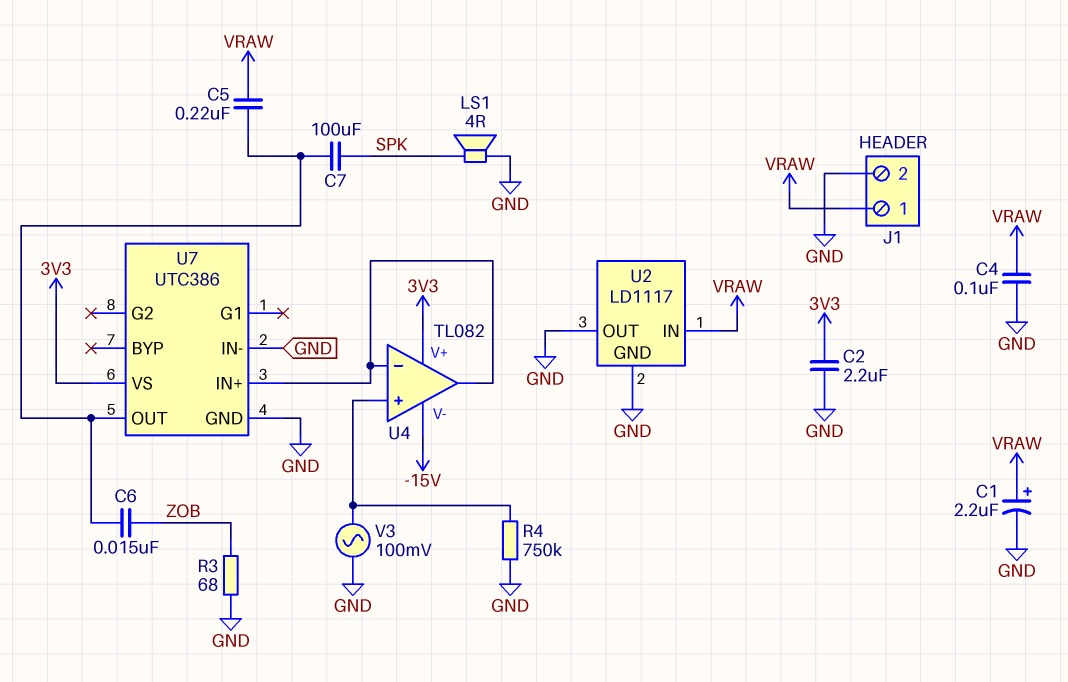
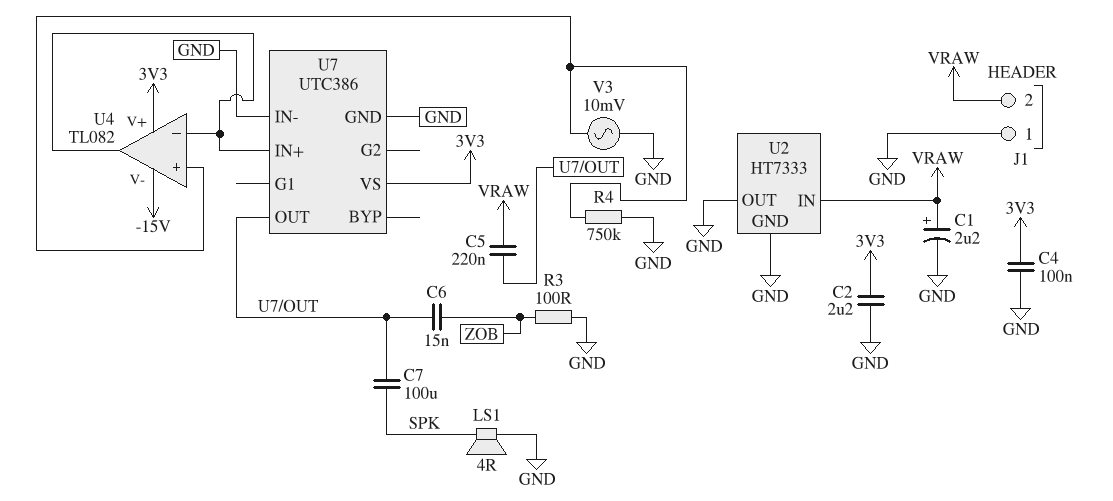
C4: 100nF (GND, VRAW) -> 100nF (3V3, GND)
J1 pin 1: VRAW -> GND
J1 pin 2: GND -> VRAW
R3: 68 (GND, ZOB) -> 100 (GND, ZOB)
U2: LD1117 -> HT7333
V3: AC 100mV (GND, U4/in+) -> AC 10mV (GND, U4/in+)

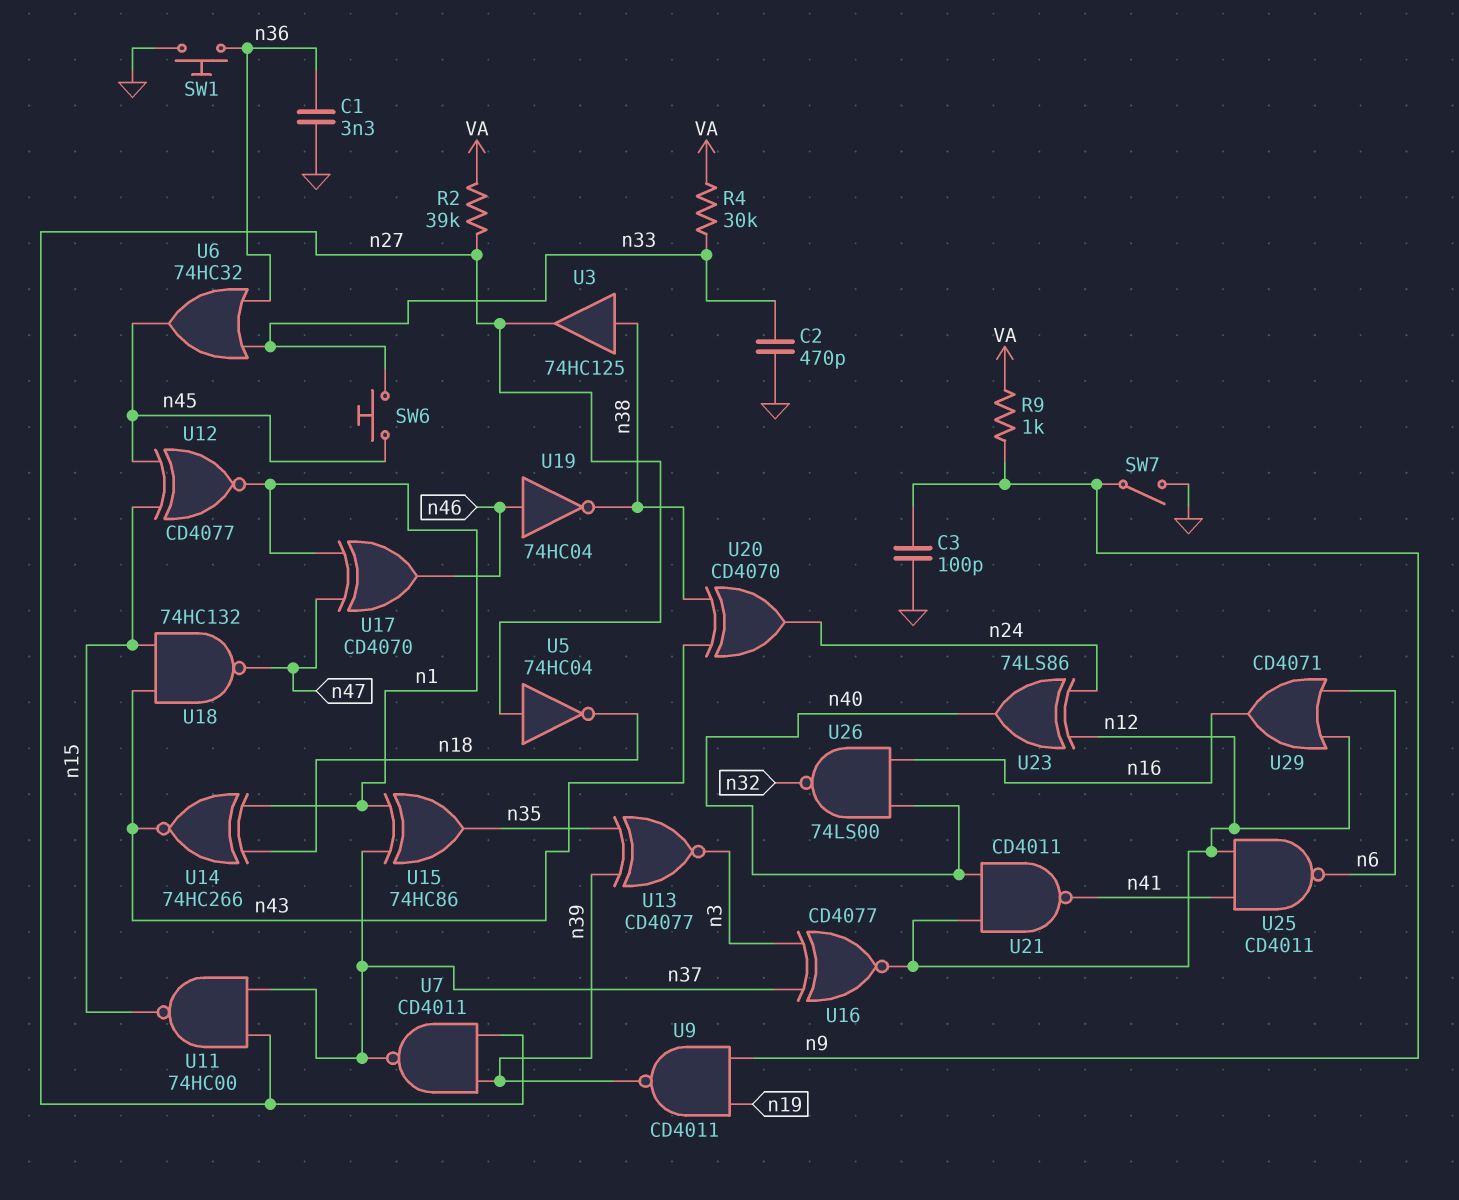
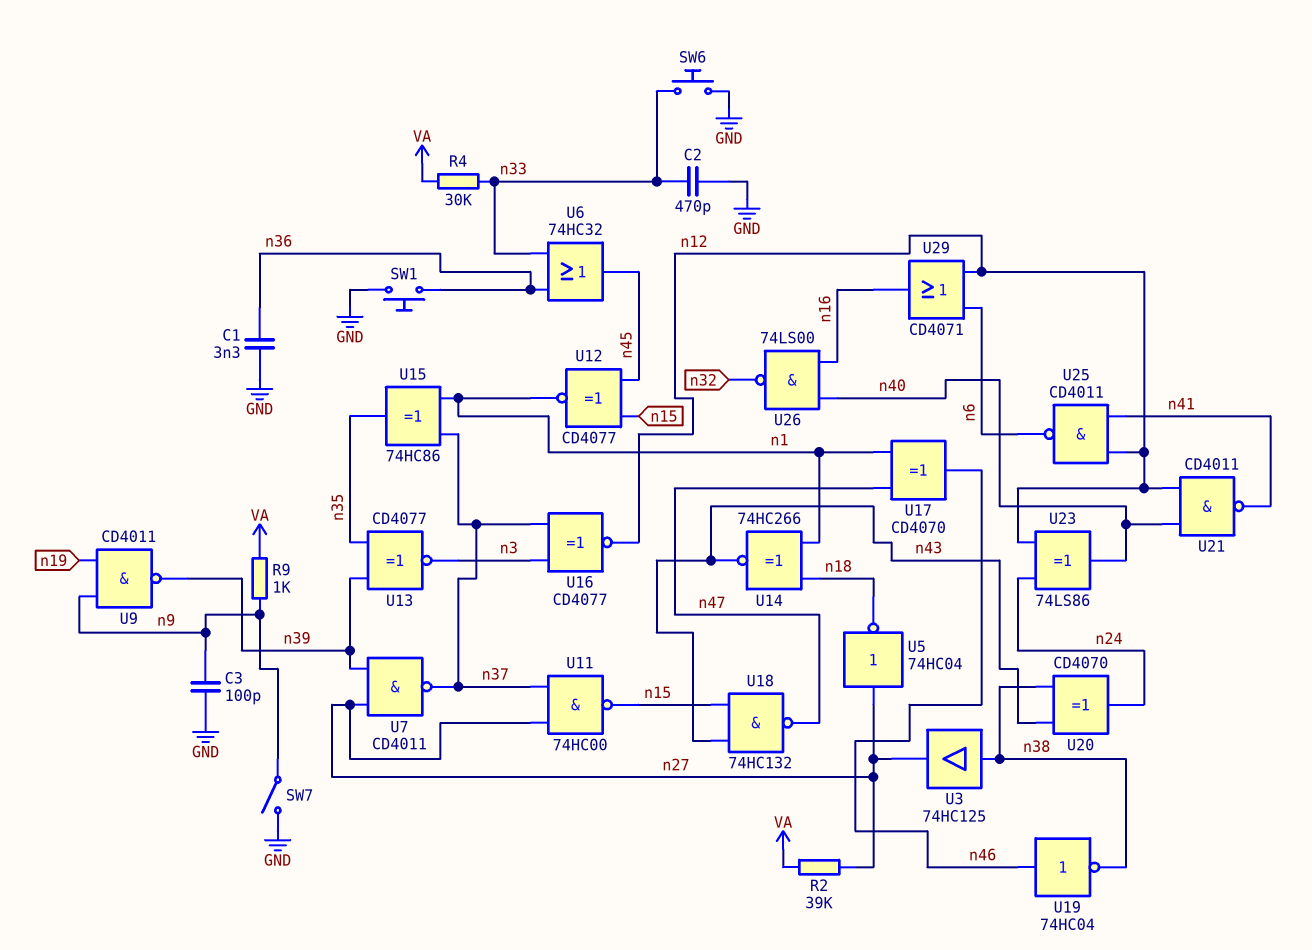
SW6: button (n33, n45) -> button (GND, n33)

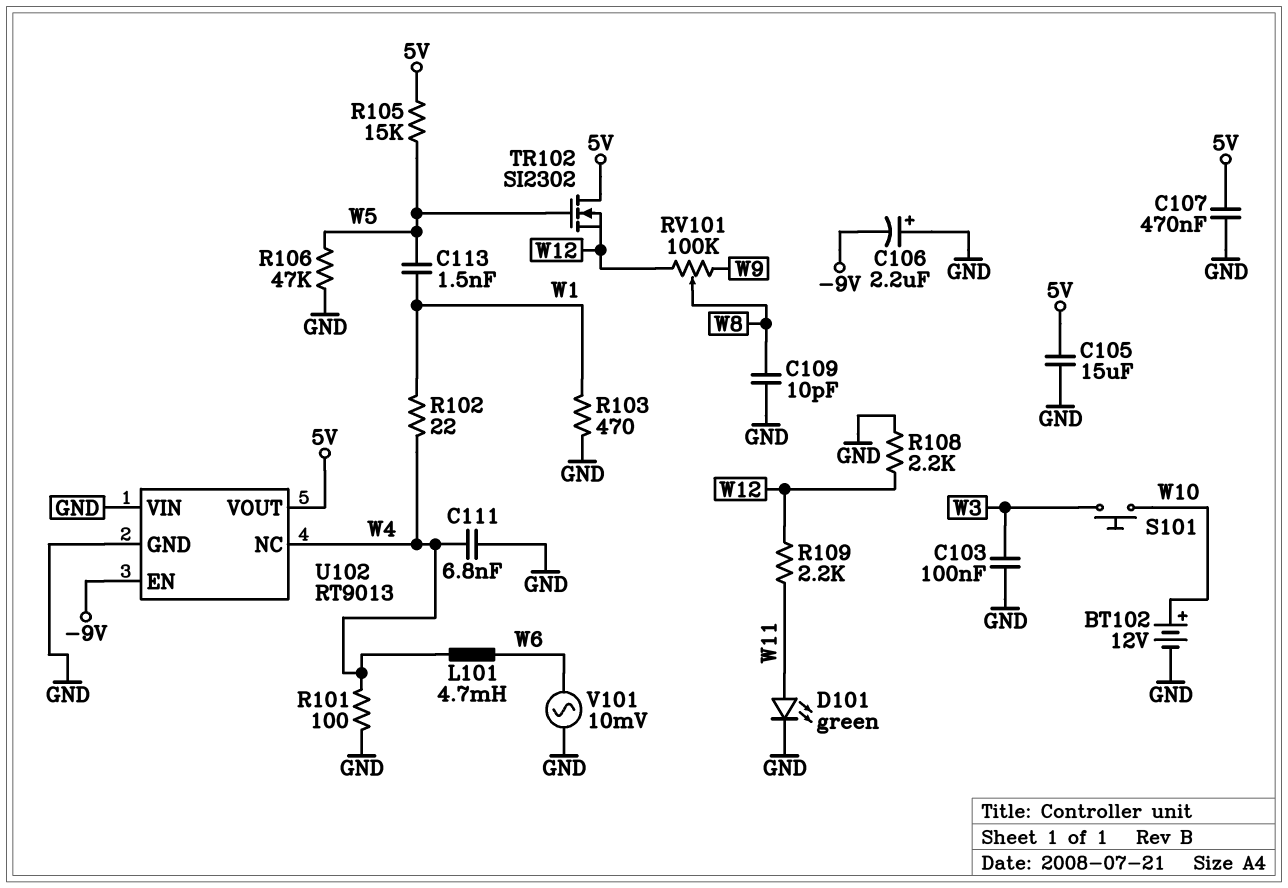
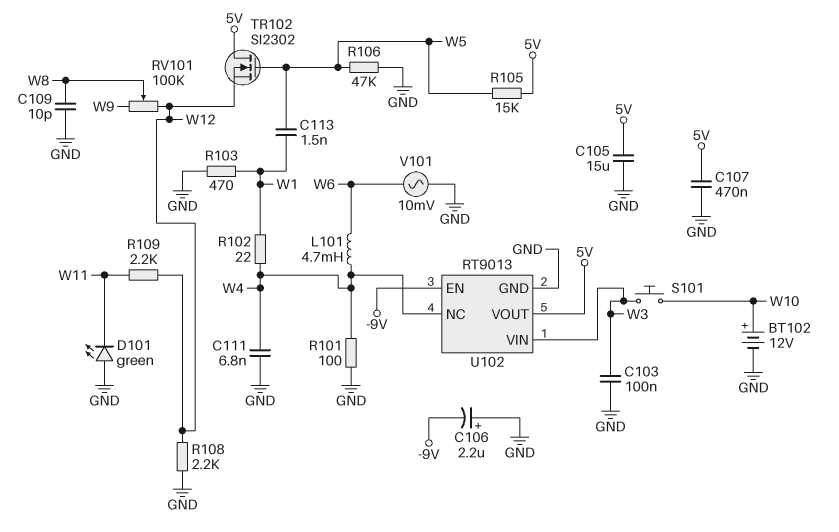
D101: LED green (A W11, K GND) -> LED green (A GND, K W11)
U102 pin VIN: GND -> W3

********************

[WORK REQUIRED]
Leaving pictures aside, give again word for word each line from the one with "J1 pin 1: VRAW -> GND" to the final line of the entries.

[RESPONSE BOX]
J1 pin 1: VRAW -> GND
J1 pin 2: GND -> VRAW
R3: 68 (GND, ZOB) -> 100 (GND, ZOB)
U2: LD1117 -> HT7333
V3: AC 100mV (GND, U4/in+) -> AC 10mV (GND, U4/in+)

SW6: button (n33, n45) -> button (GND, n33)

D101: LED green (A W11, K GND) -> LED green (A GND, K W11)
U102 pin VIN: GND -> W3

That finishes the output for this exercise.